## Your goal
Throughout the entries below, report every line where "TICK" is found.

## Data extracts
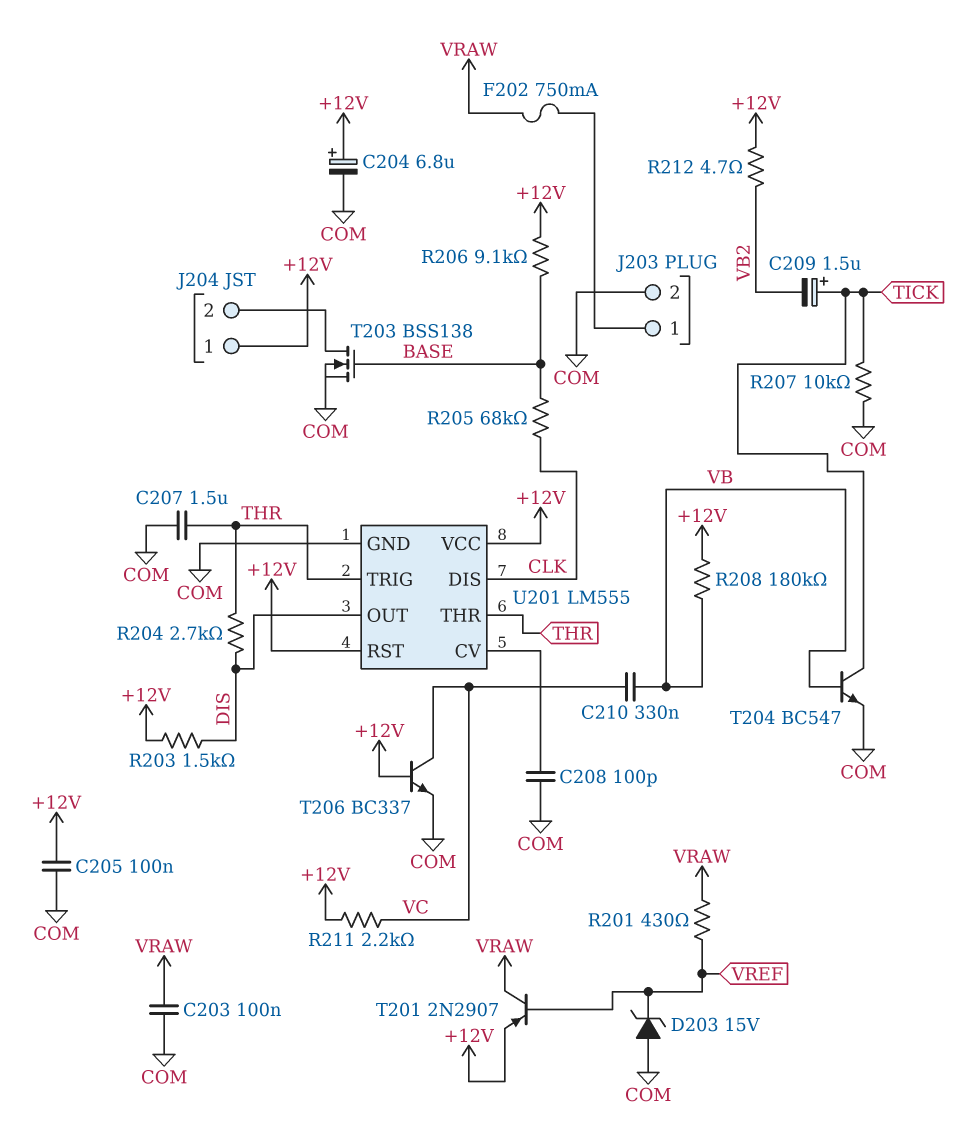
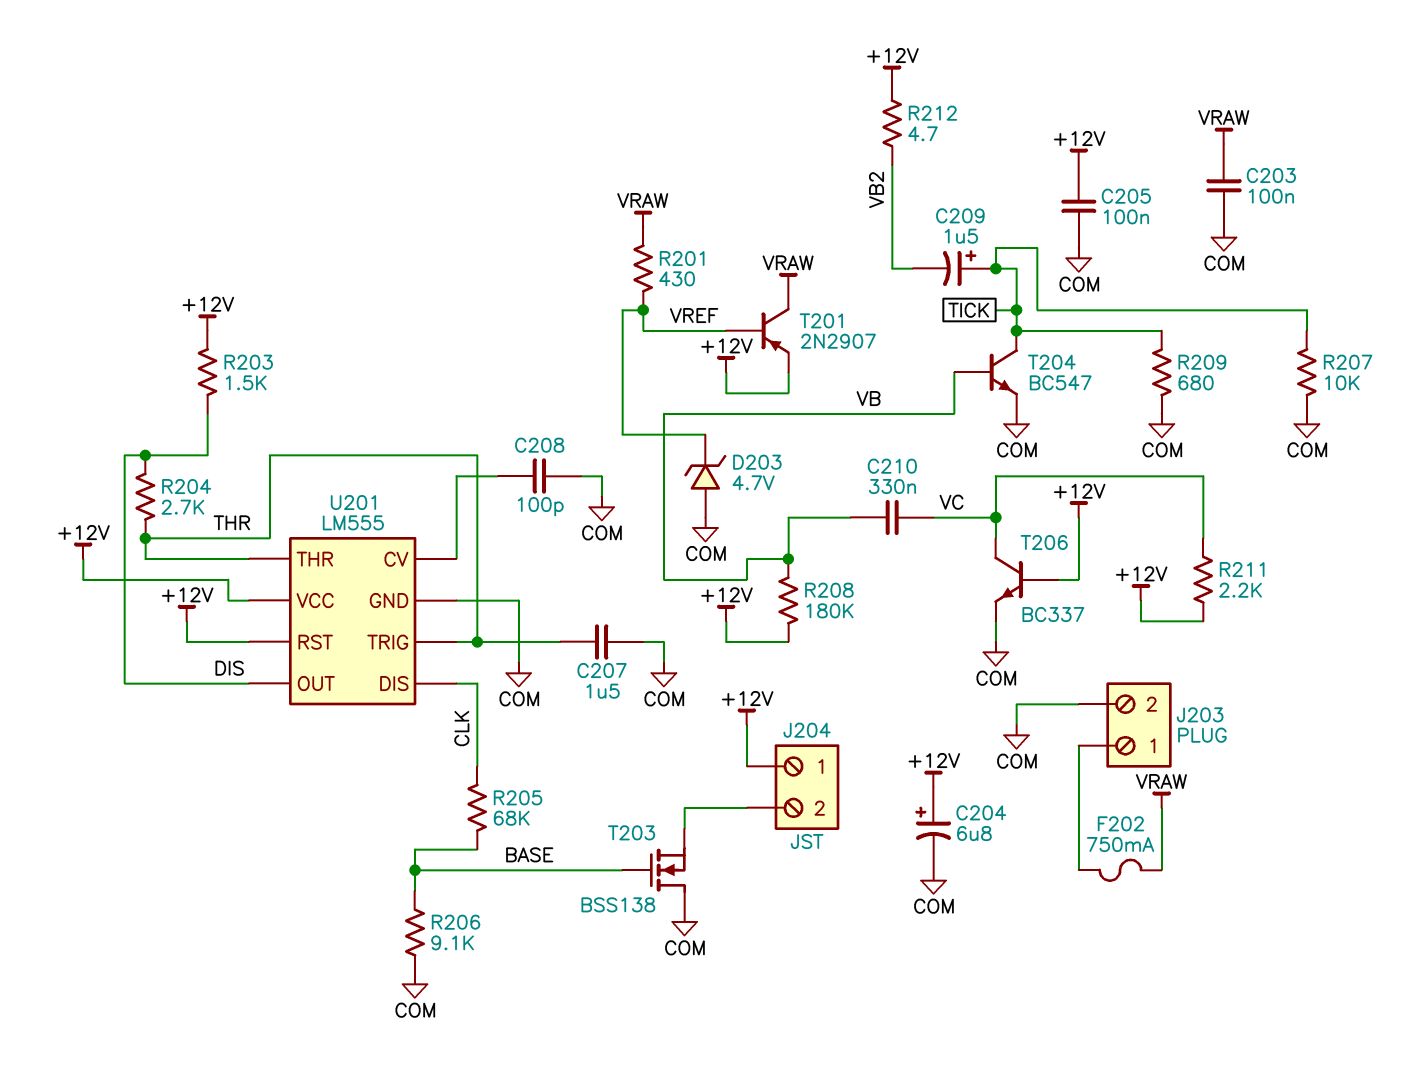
D203: zener 15V (A COM, K VREF) -> zener 4.7V (A COM, K VREF)
R206: 9.1k (+12V, BASE) -> 9.1k (BASE, COM)
R209: none -> 680 (COM, TICK)
T203: NMOS BSS138 (G BASE, D J204/2, S COM) -> NMOS BSS138 (G BASE, D COM, S J204/2)

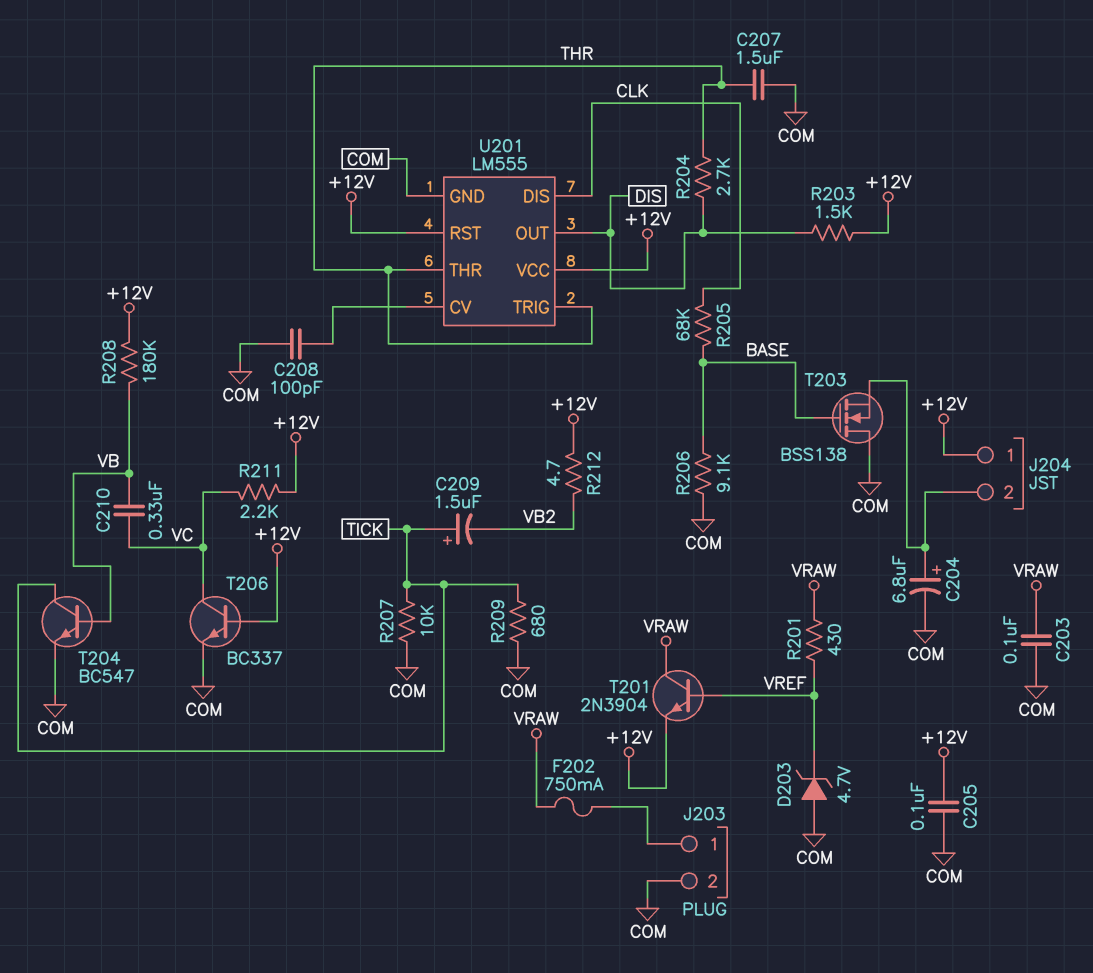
C204: 6.8uF (plus +12V, minus COM) -> 6.8uF (plus J204/2, minus COM)
T201: PNP 2N2907 (B VREF, C VRAW, E +12V) -> NPN 2N3904 (B VREF, C VRAW, E +12V)

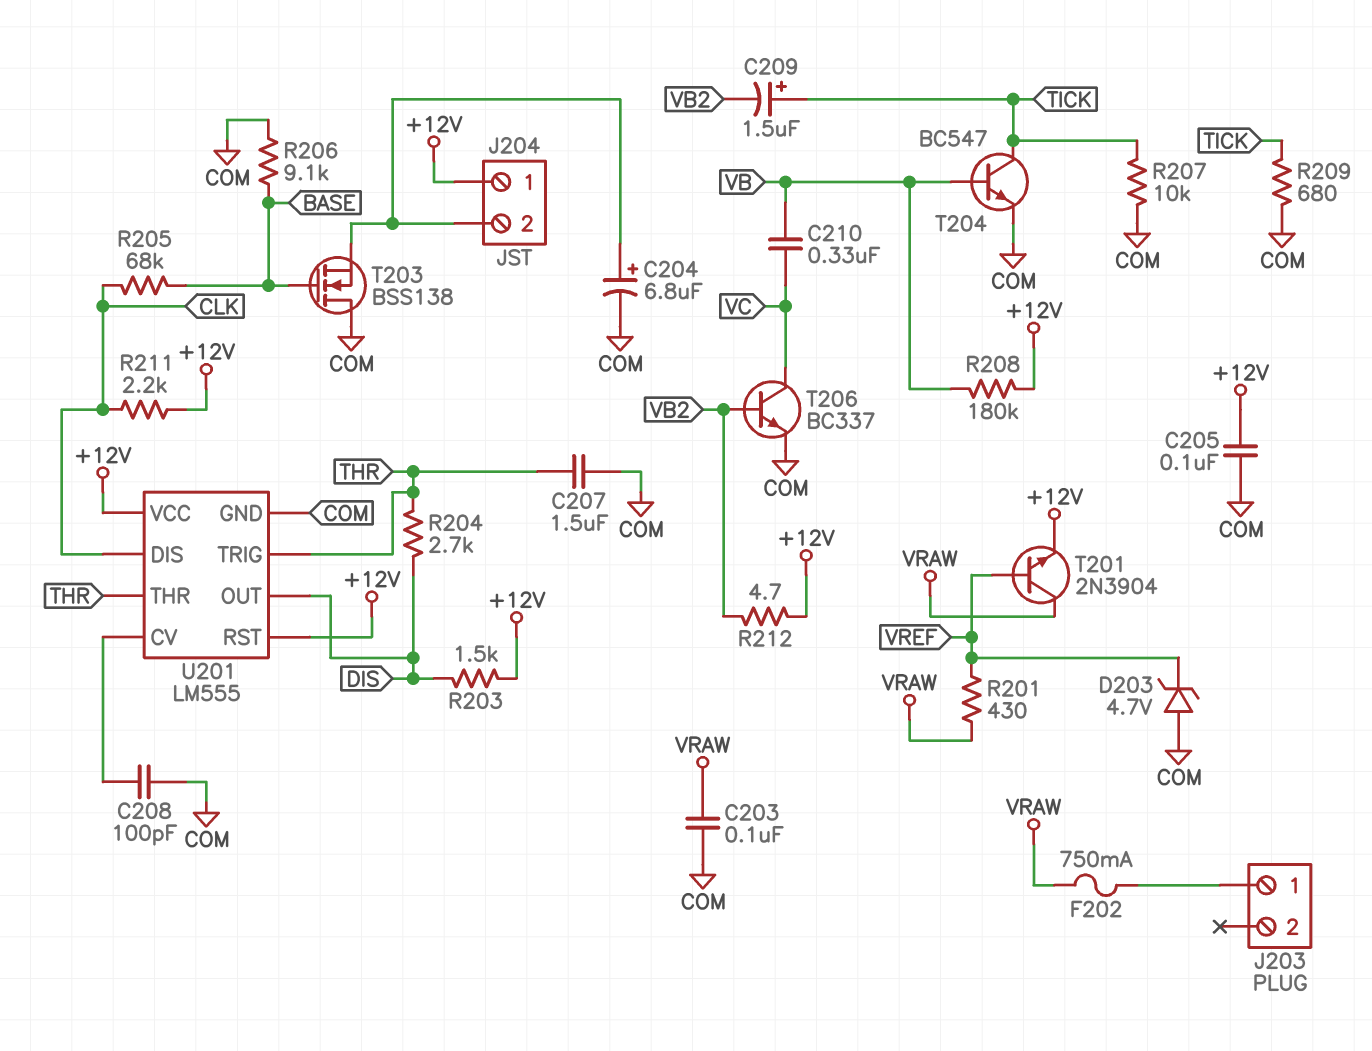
J203 pin 2: COM -> none
R211: 2.2k (+12V, VC) -> 2.2k (+12V, CLK)
T206: NPN BC337 (B +12V, C VC, E COM) -> NPN BC337 (B VB2, C VC, E COM)

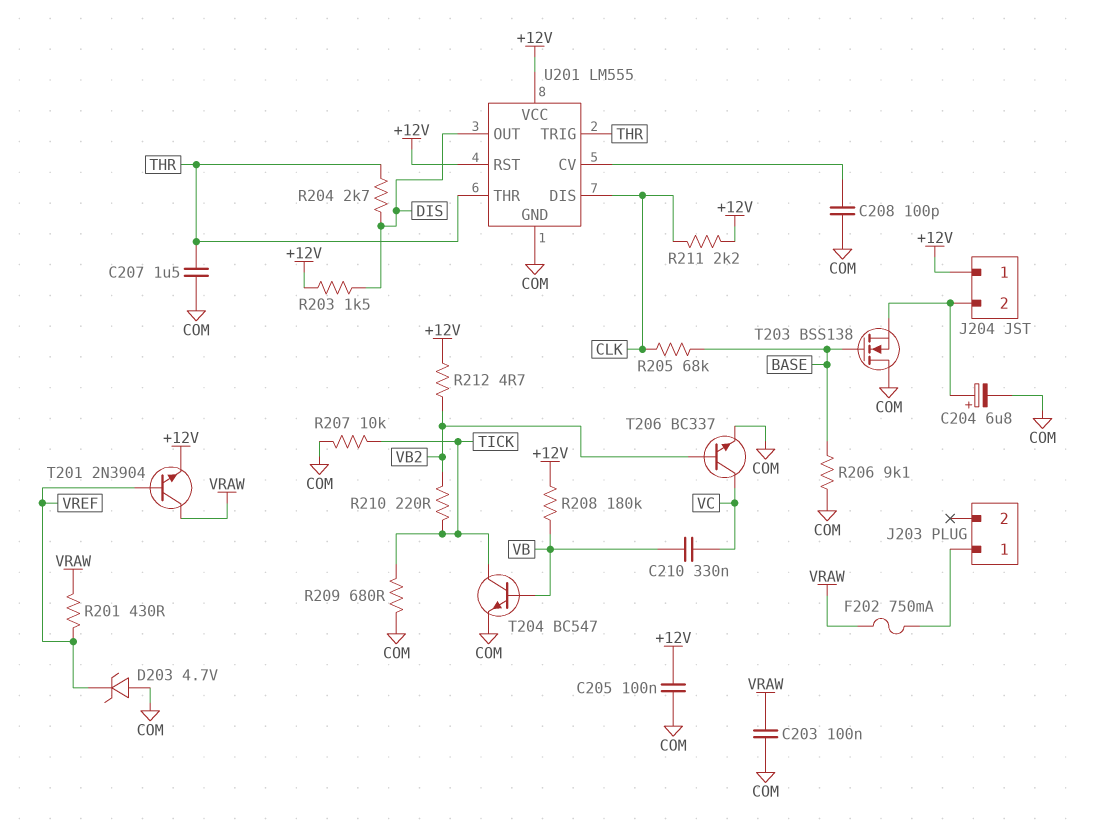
C209: 1.5uF (plus TICK, minus VB2) -> none
R210: none -> 220 (TICK, VB2)

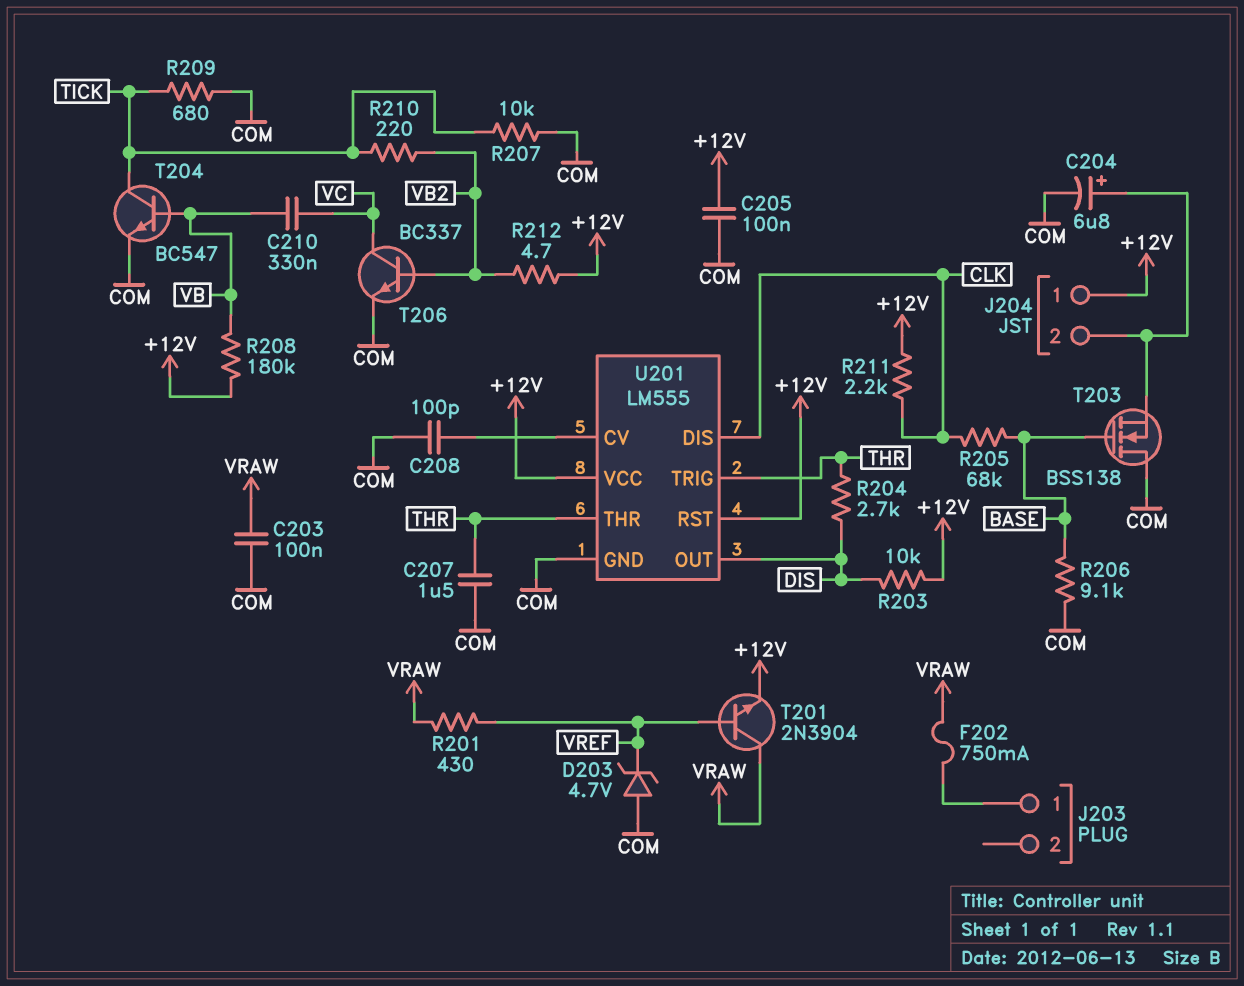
R203: 1.5k (+12V, DIS) -> 10k (+12V, DIS)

## Final answer
R209: none -> 680 (COM, TICK)
C209: 1.5uF (plus TICK, minus VB2) -> none
R210: none -> 220 (TICK, VB2)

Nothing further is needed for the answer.